Records for this task: Begin

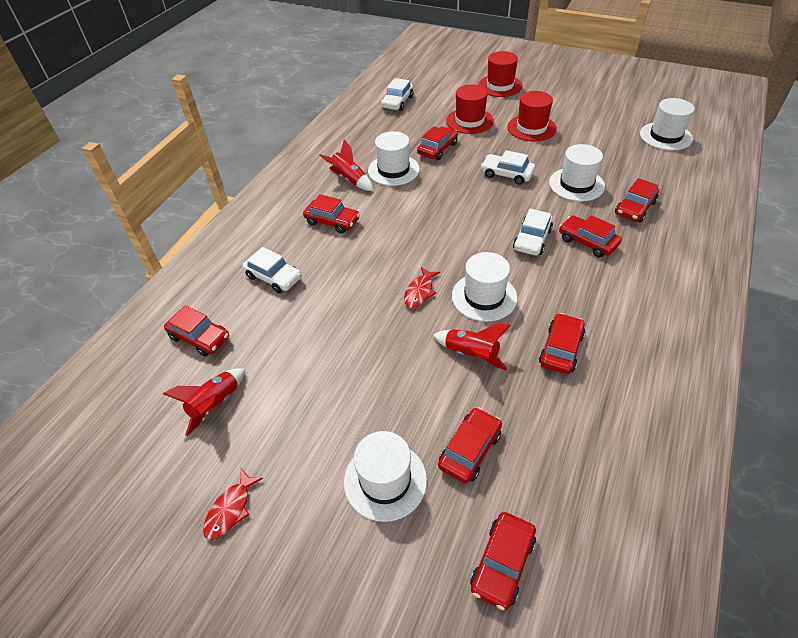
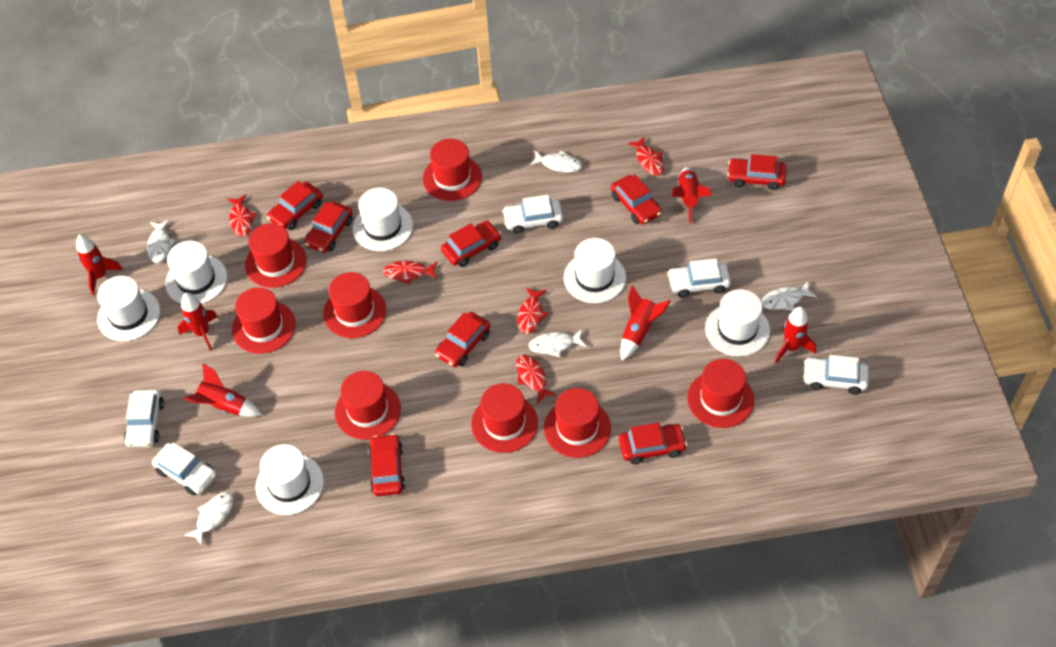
red fish: 2 -> 5
red hat: 3 -> 8
red rocket: 3 -> 6
white car: 4 -> 5
white fish: 0 -> 5
white hat: 5 -> 6

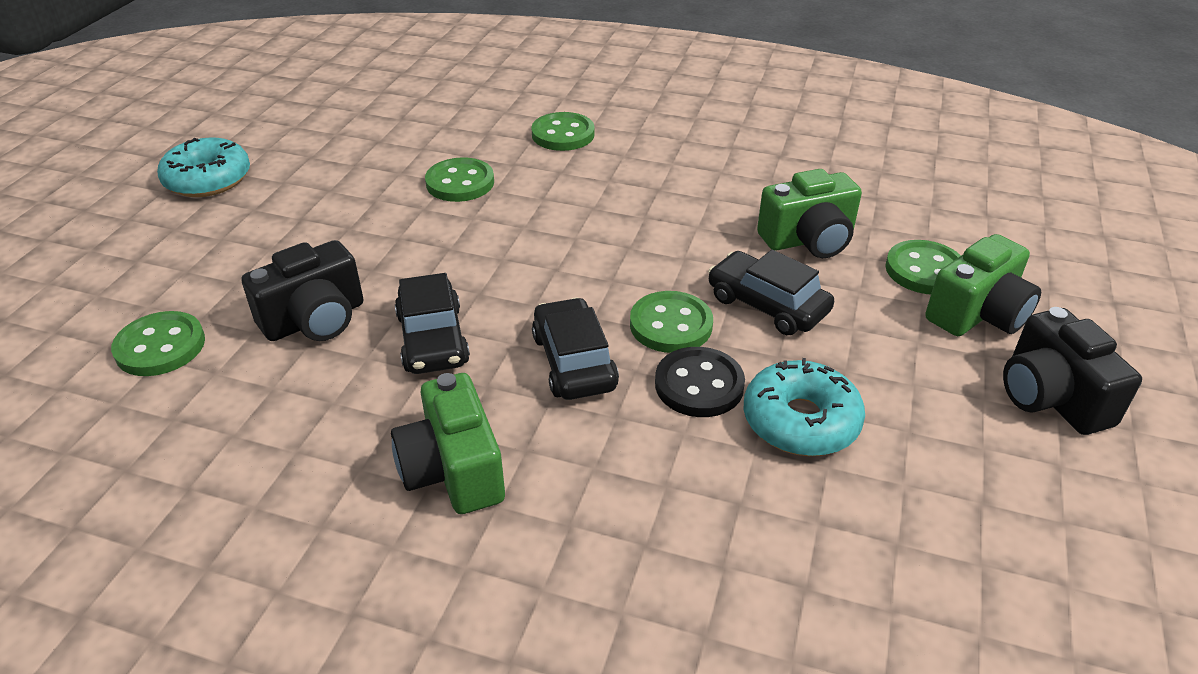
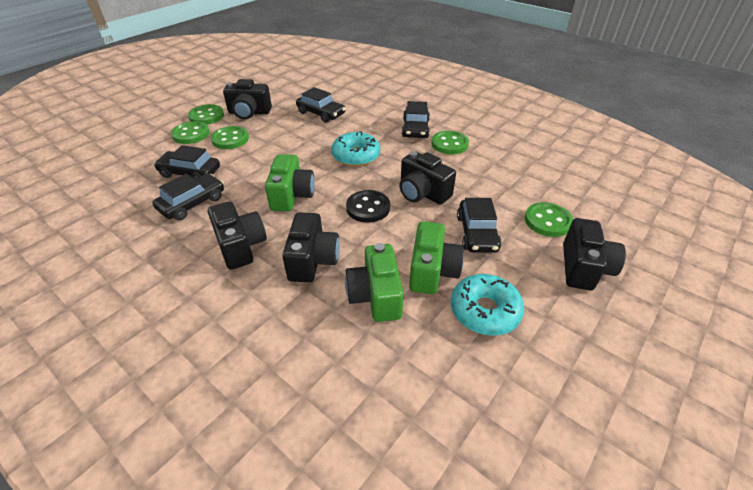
black camera: 2 -> 5
black car: 3 -> 5

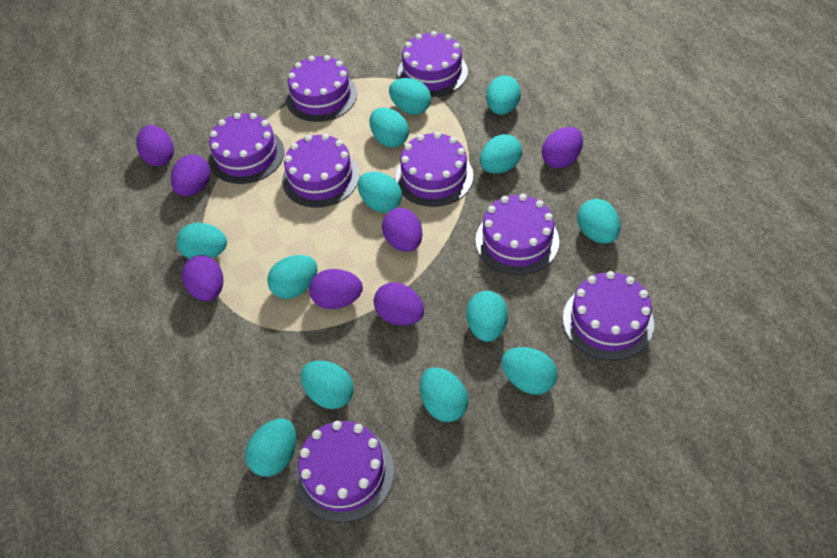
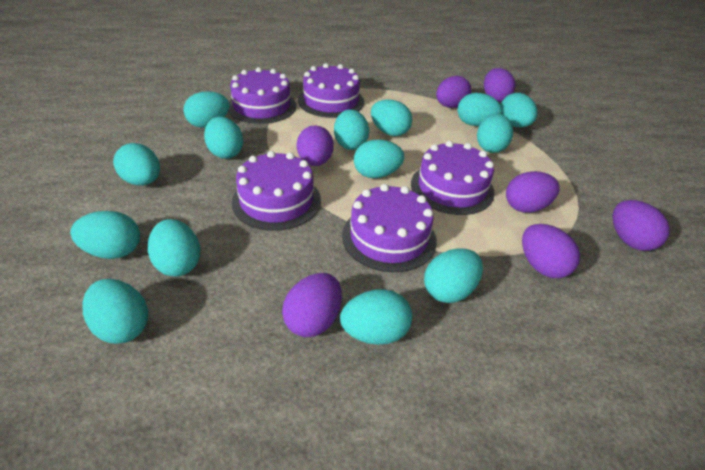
purple cake: 8 -> 5
turquoise egg: 13 -> 14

Records for this task: End

◆ **Work request**:
From the line containing "white car: 4 -> 5" down to the end of the listing above, every line is to be returned exactly, though the pictures are not.

◆ **Exercise response**:
white car: 4 -> 5
white fish: 0 -> 5
white hat: 5 -> 6

black camera: 2 -> 5
black car: 3 -> 5

purple cake: 8 -> 5
turquoise egg: 13 -> 14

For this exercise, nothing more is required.